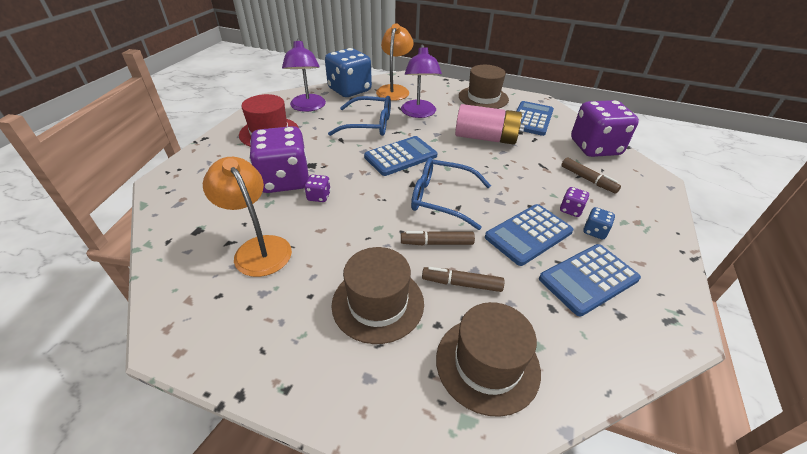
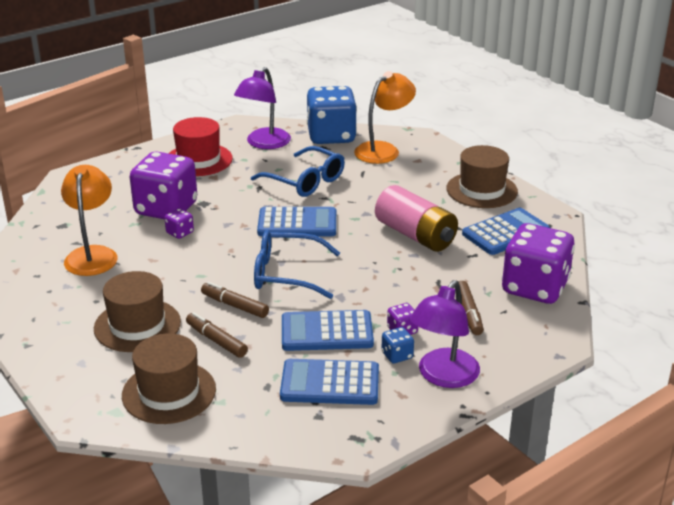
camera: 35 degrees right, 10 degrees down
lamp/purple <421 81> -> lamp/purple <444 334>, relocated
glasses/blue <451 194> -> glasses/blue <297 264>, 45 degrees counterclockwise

| Exercise details |
Please write out every line of the listing above exactly, and leave the images behind.

| Solution for this problem |
camera: 35 degrees right, 10 degrees down
lamp/purple <421 81> -> lamp/purple <444 334>, relocated
glasses/blue <451 194> -> glasses/blue <297 264>, 45 degrees counterclockwise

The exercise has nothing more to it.